Your assignment: Starting with the line that contains "R204: 47k (GND, SIG6) -> 1.2k (GND, SIG6)" and stopping after the line that contains "U203 pin PA3: none -> SIG8", return each line below exactly as written, with no others.

Dataset records START

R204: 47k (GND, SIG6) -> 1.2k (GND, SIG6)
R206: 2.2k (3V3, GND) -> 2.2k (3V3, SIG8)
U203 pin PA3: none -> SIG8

Dataset records END
Dataset records START

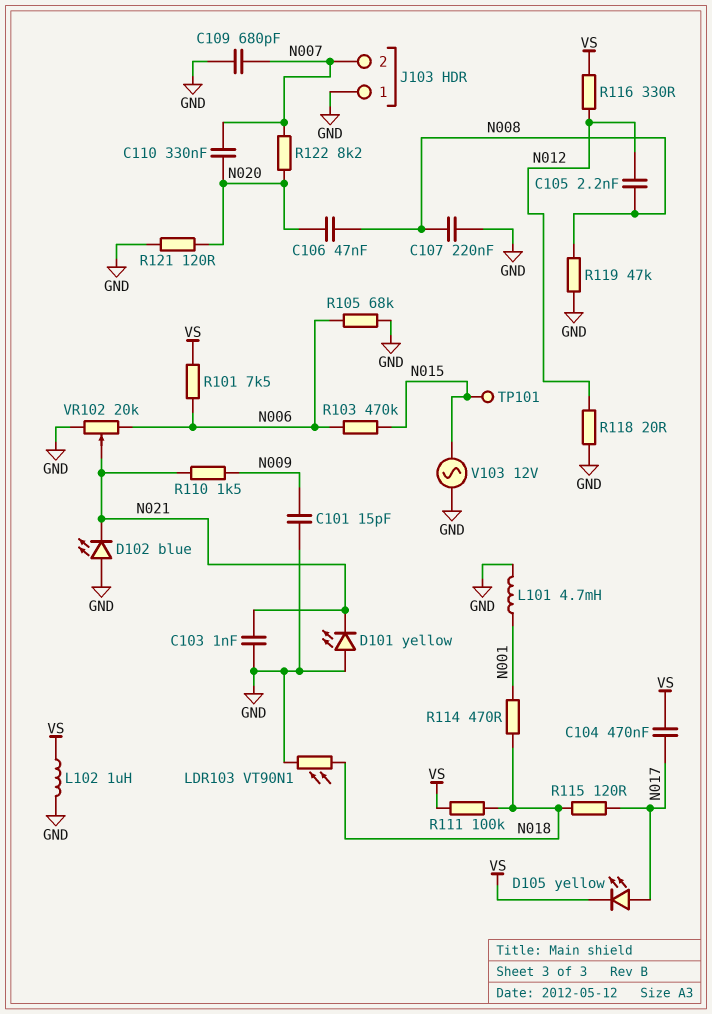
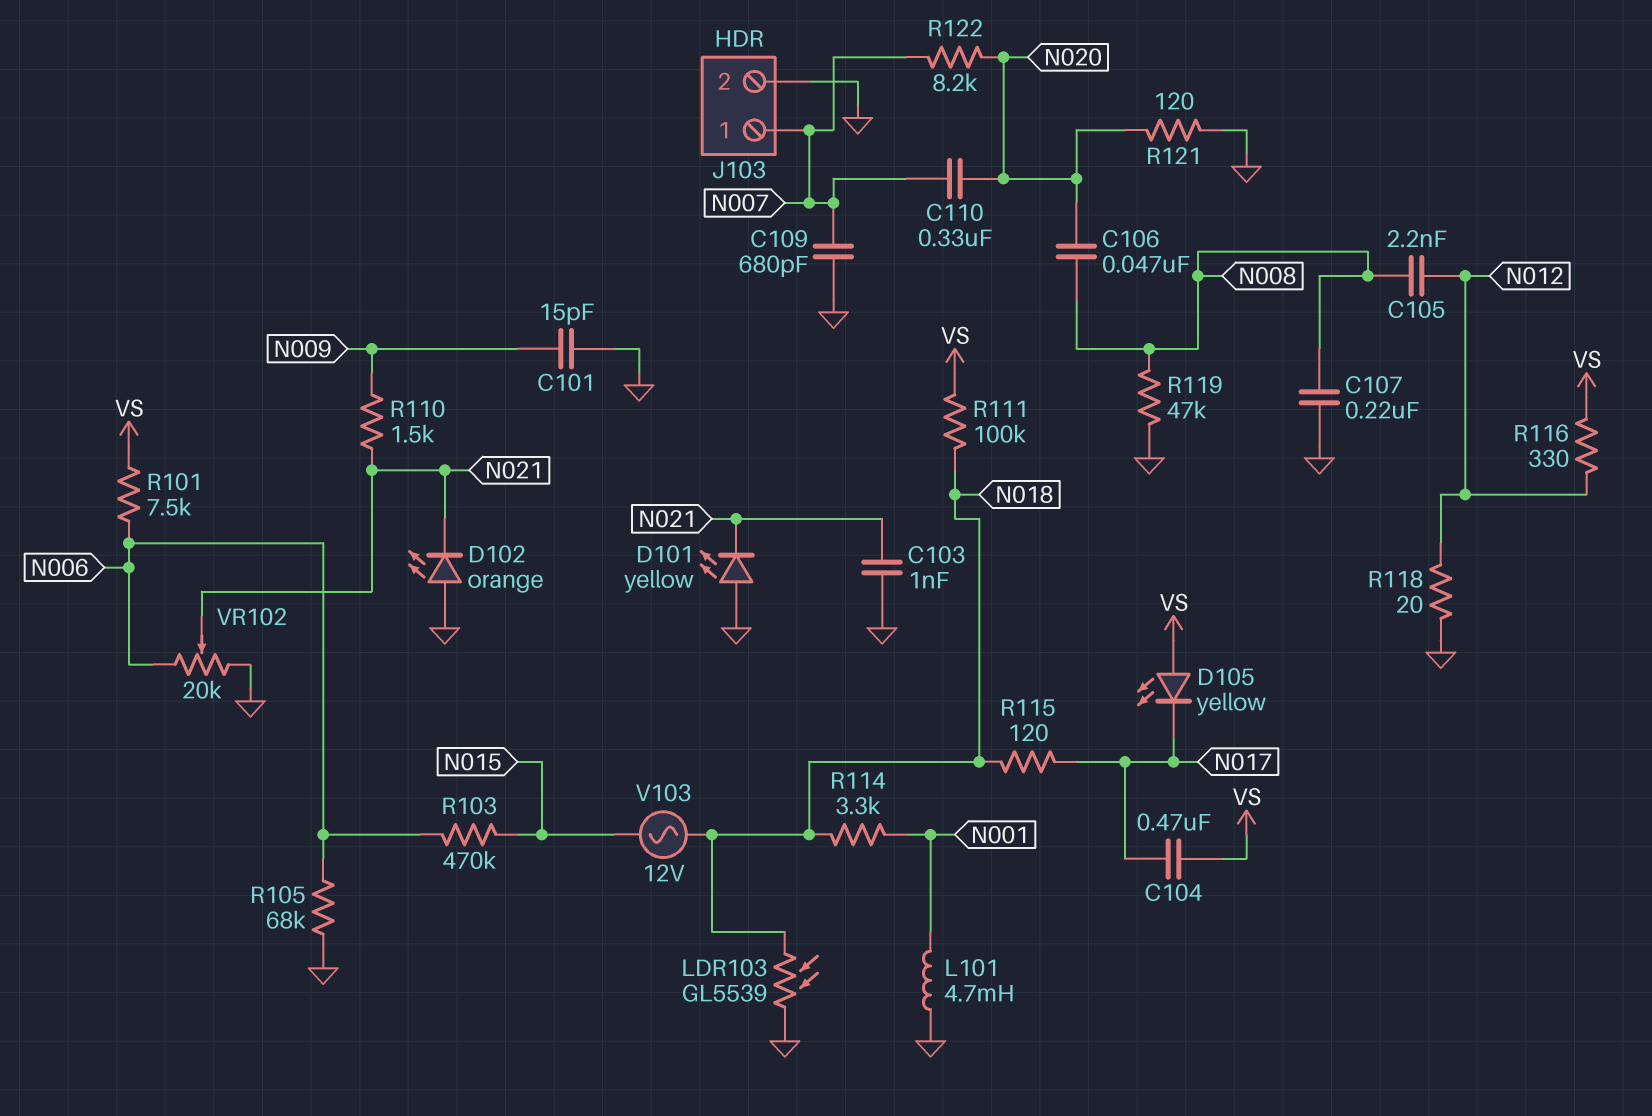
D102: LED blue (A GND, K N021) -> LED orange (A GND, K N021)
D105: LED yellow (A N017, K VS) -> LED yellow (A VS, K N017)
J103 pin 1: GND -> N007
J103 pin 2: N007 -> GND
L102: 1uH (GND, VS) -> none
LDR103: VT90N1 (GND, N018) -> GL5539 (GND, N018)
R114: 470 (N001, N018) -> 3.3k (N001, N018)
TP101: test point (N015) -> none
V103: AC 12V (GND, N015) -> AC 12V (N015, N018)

Dataset records END

Exercise result:
R204: 47k (GND, SIG6) -> 1.2k (GND, SIG6)
R206: 2.2k (3V3, GND) -> 2.2k (3V3, SIG8)
U203 pin PA3: none -> SIG8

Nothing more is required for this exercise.